§ Goal of the exercise:
Report every line below that holds the word "round".

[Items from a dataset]
--------------------
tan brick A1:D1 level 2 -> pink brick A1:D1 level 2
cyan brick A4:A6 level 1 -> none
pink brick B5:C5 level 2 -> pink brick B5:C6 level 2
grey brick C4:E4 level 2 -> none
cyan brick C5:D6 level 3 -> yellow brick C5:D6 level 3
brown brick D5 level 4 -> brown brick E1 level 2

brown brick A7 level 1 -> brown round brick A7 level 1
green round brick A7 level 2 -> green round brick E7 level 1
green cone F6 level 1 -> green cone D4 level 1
--------------------
§ Response to this task:
brown brick A7 level 1 -> brown round brick A7 level 1
green round brick A7 level 2 -> green round brick E7 level 1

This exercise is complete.